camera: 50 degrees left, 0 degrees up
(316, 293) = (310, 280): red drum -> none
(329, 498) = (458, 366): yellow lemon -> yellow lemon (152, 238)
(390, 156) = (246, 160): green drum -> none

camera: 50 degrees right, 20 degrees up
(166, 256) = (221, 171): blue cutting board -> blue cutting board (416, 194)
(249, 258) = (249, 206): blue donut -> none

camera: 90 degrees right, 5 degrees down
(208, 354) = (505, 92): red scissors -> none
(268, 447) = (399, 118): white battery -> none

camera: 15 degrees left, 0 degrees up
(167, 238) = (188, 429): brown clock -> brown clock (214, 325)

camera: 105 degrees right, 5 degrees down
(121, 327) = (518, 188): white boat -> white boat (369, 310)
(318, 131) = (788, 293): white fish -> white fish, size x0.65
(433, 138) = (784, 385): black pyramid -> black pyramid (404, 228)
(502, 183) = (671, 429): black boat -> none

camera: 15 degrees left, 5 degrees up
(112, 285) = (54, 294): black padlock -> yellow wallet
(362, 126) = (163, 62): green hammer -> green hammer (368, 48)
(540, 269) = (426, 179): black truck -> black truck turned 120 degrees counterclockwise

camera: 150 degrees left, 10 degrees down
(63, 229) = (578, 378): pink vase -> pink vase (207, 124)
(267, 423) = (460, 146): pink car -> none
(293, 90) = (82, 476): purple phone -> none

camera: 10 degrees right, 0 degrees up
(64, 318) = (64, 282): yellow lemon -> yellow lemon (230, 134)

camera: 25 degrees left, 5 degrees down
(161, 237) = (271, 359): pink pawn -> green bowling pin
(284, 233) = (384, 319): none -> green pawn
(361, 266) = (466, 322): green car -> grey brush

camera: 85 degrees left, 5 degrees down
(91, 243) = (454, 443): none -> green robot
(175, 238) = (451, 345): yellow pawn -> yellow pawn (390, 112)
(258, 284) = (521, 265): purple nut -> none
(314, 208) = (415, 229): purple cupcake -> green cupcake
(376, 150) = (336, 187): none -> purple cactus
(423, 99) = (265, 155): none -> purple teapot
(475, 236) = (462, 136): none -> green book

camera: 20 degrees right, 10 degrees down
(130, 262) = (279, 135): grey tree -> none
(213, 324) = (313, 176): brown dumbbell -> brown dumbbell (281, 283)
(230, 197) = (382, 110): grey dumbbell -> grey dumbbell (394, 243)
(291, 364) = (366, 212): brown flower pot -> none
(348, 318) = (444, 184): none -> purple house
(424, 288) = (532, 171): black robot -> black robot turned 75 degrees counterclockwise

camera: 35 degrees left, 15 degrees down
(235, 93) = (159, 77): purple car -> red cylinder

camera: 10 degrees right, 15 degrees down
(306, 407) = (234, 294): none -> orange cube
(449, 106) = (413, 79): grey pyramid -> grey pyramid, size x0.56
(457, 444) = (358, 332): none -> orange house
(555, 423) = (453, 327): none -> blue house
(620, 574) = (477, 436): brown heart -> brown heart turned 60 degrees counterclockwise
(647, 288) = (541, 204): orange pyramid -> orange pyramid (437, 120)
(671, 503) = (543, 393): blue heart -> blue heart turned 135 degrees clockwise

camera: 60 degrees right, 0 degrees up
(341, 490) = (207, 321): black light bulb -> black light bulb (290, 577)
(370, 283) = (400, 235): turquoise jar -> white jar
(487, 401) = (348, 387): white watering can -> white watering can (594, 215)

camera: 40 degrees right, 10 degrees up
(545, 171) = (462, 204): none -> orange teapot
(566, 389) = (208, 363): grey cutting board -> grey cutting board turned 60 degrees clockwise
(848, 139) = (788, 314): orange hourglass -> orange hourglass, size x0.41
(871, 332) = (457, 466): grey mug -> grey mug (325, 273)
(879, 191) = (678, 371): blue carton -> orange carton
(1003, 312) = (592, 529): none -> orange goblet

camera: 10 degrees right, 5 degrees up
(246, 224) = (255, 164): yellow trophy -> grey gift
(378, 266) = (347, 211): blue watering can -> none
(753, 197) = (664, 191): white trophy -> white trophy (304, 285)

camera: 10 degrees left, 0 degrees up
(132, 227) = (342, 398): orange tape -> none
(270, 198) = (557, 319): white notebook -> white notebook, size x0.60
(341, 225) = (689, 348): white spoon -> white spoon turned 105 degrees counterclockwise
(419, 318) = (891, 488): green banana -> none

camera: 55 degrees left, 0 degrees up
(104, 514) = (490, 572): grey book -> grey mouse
####
▶ Exercise aim:
Reply with the lines from the first line of the entries through the line that contains "(348, 318) = (444, 184): none -> purple house", repeated exactly with both ends kept, and with nothing else.

▶ Problem solution:
camera: 50 degrees left, 0 degrees up
(316, 293) = (310, 280): red drum -> none
(329, 498) = (458, 366): yellow lemon -> yellow lemon (152, 238)
(390, 156) = (246, 160): green drum -> none

camera: 50 degrees right, 20 degrees up
(166, 256) = (221, 171): blue cutting board -> blue cutting board (416, 194)
(249, 258) = (249, 206): blue donut -> none

camera: 90 degrees right, 5 degrees down
(208, 354) = (505, 92): red scissors -> none
(268, 447) = (399, 118): white battery -> none

camera: 15 degrees left, 0 degrees up
(167, 238) = (188, 429): brown clock -> brown clock (214, 325)

camera: 105 degrees right, 5 degrees down
(121, 327) = (518, 188): white boat -> white boat (369, 310)
(318, 131) = (788, 293): white fish -> white fish, size x0.65
(433, 138) = (784, 385): black pyramid -> black pyramid (404, 228)
(502, 183) = (671, 429): black boat -> none

camera: 15 degrees left, 5 degrees up
(112, 285) = (54, 294): black padlock -> yellow wallet
(362, 126) = (163, 62): green hammer -> green hammer (368, 48)
(540, 269) = (426, 179): black truck -> black truck turned 120 degrees counterclockwise

camera: 150 degrees left, 10 degrees down
(63, 229) = (578, 378): pink vase -> pink vase (207, 124)
(267, 423) = (460, 146): pink car -> none
(293, 90) = (82, 476): purple phone -> none

camera: 10 degrees right, 0 degrees up
(64, 318) = (64, 282): yellow lemon -> yellow lemon (230, 134)

camera: 25 degrees left, 5 degrees down
(161, 237) = (271, 359): pink pawn -> green bowling pin
(284, 233) = (384, 319): none -> green pawn
(361, 266) = (466, 322): green car -> grey brush

camera: 85 degrees left, 5 degrees down
(91, 243) = (454, 443): none -> green robot
(175, 238) = (451, 345): yellow pawn -> yellow pawn (390, 112)
(258, 284) = (521, 265): purple nut -> none
(314, 208) = (415, 229): purple cupcake -> green cupcake
(376, 150) = (336, 187): none -> purple cactus
(423, 99) = (265, 155): none -> purple teapot
(475, 236) = (462, 136): none -> green book

camera: 20 degrees right, 10 degrees down
(130, 262) = (279, 135): grey tree -> none
(213, 324) = (313, 176): brown dumbbell -> brown dumbbell (281, 283)
(230, 197) = (382, 110): grey dumbbell -> grey dumbbell (394, 243)
(291, 364) = (366, 212): brown flower pot -> none
(348, 318) = (444, 184): none -> purple house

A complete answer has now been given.